Before-and-after object listings:
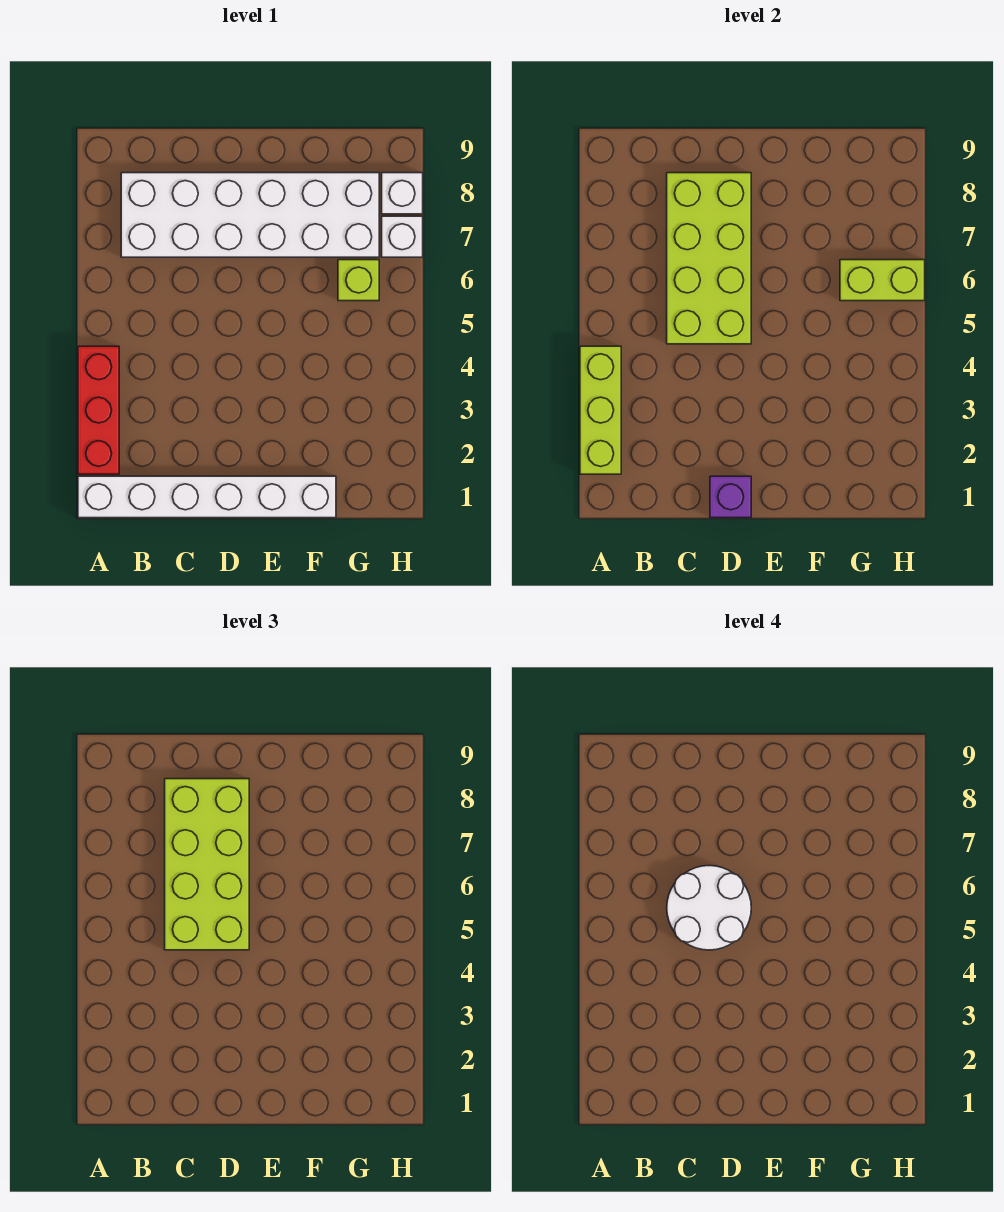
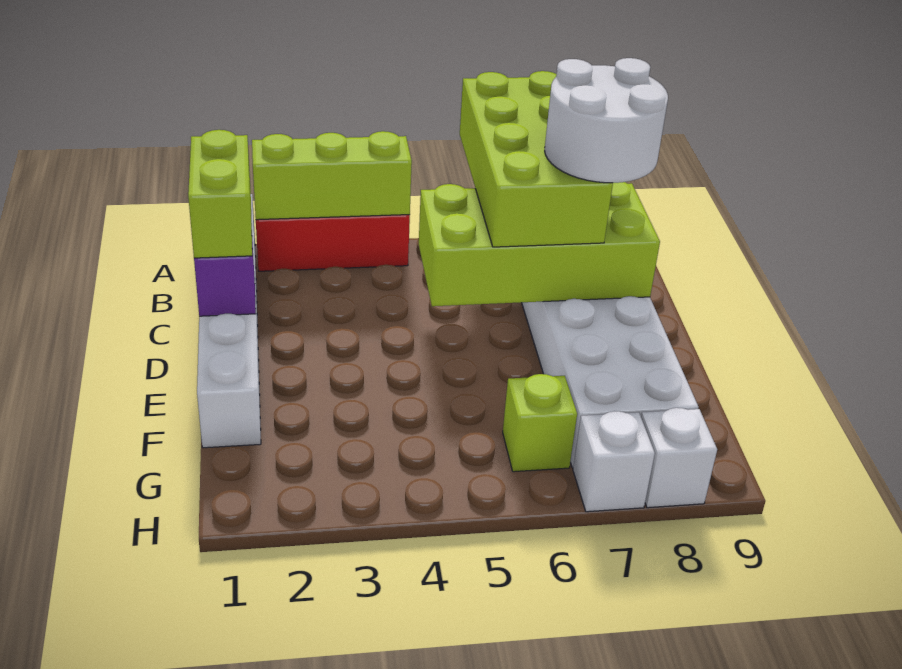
lime brick C5:D8 level 3 -> lime brick A6:D7 level 3
white round brick C5:D6 level 4 -> white round brick C7:D8 level 4
lime brick G6:H6 level 2 -> lime brick C1:D1 level 3

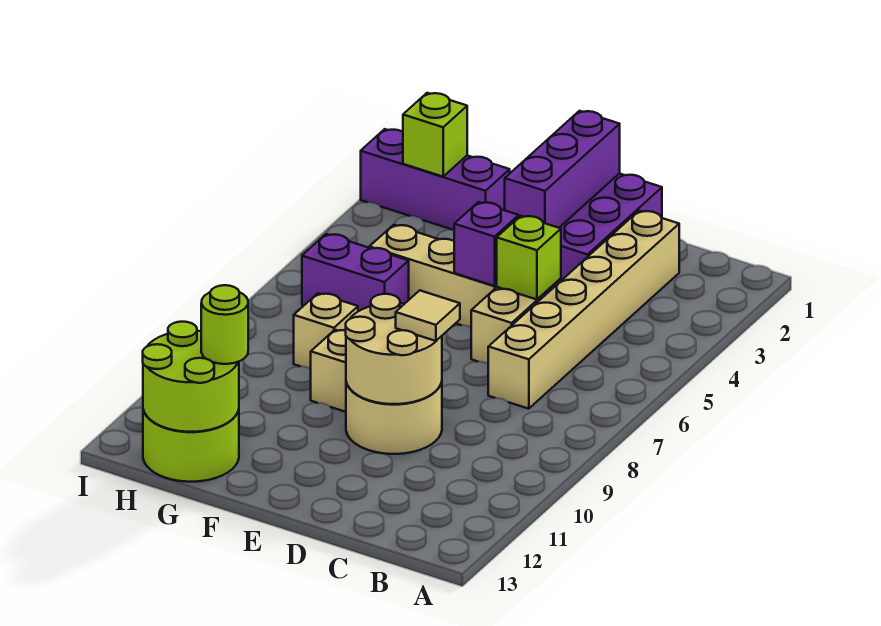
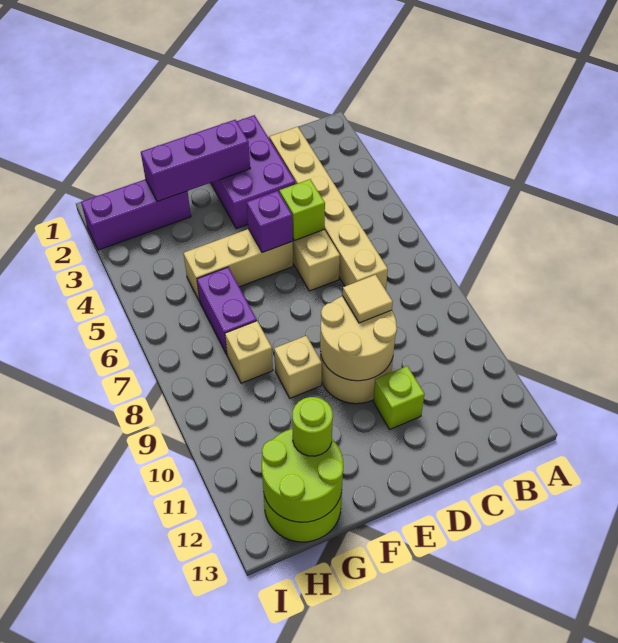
purple brick E1:E3 level 2 -> purple brick E2:G2 level 2
purple brick G6:H6 level 1 -> purple brick G6:G7 level 1
lime brick H2 level 2 -> lime brick D11 level 1

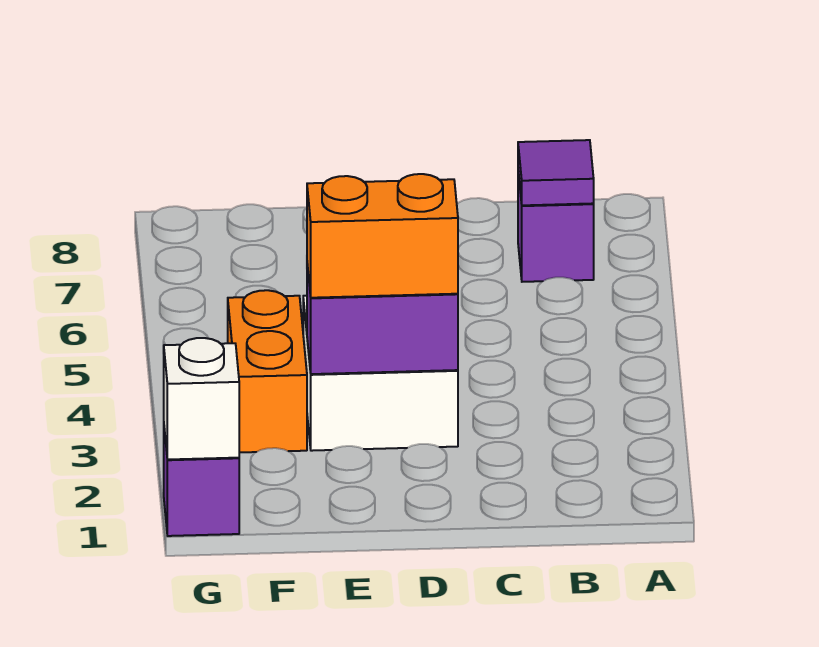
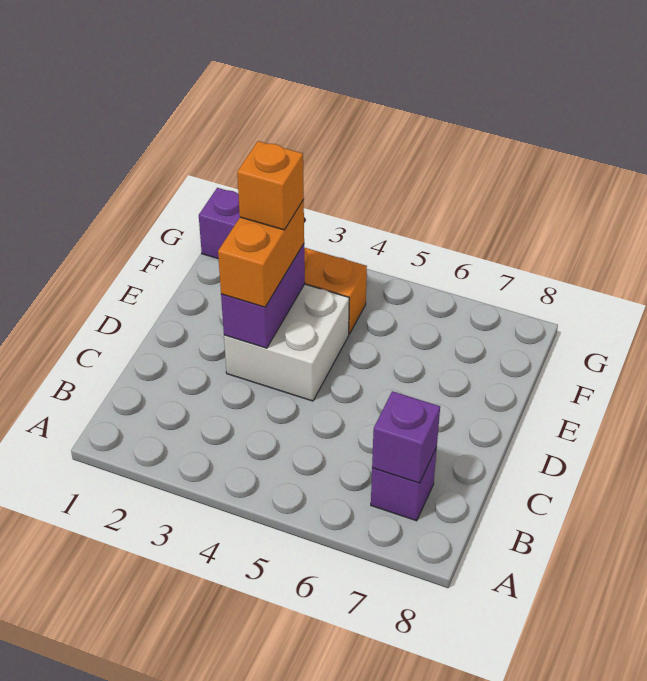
purple tile B7 level 2 -> purple brick B7 level 2
none -> orange brick E3 level 4
white brick G1 level 2 -> none

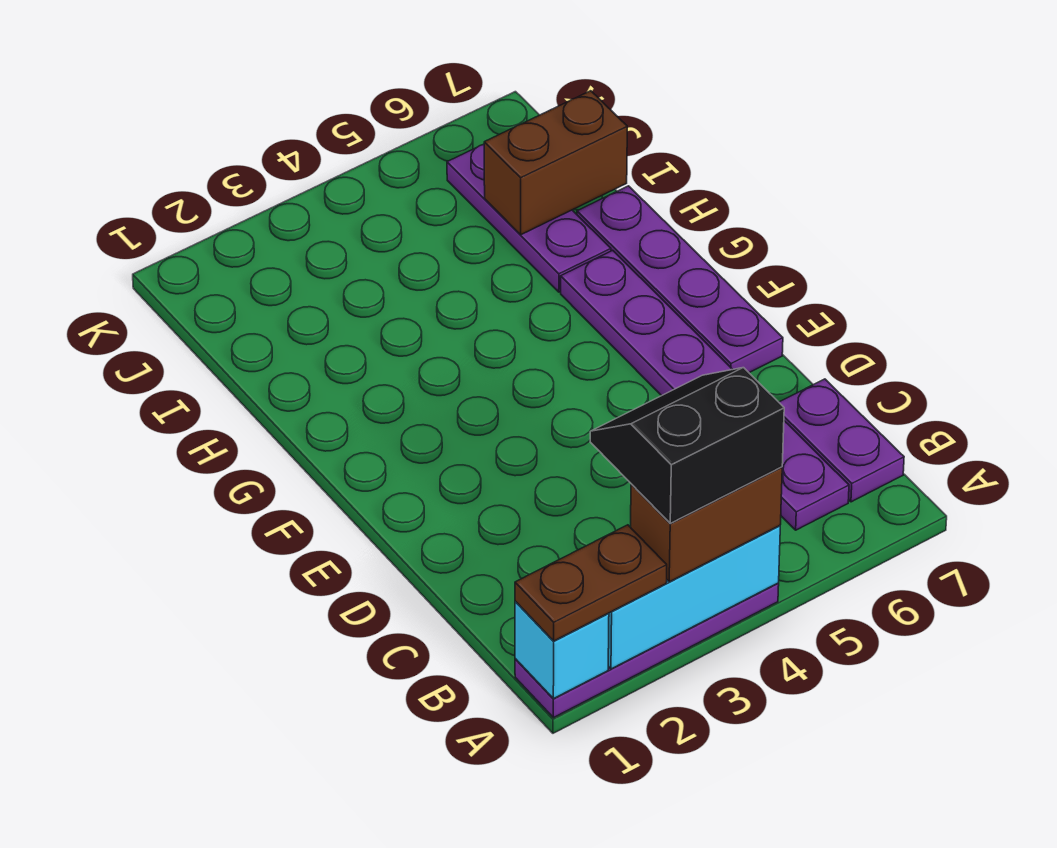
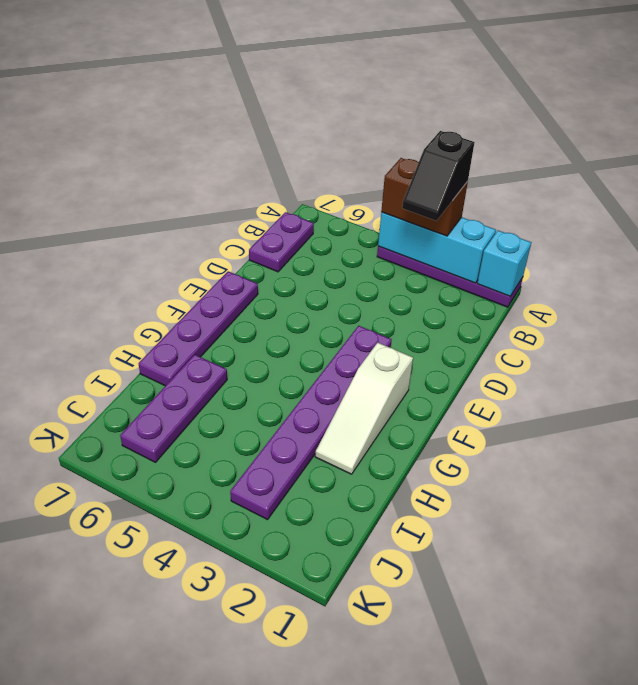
brown plate A1:A2 level 3 -> none
black slope A3:B4 level 4 top A -> black slope A3:B3 level 4 top A
purple plate B6:G6 level 1 -> purple plate E3:J3 level 1
none -> white slope F2:H2 level 1 top F
brown brick I6:I7 level 2 -> none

§ Required action
The response consists of the lines above that contain "slope".

§ Task response
black slope A3:B4 level 4 top A -> black slope A3:B3 level 4 top A
none -> white slope F2:H2 level 1 top F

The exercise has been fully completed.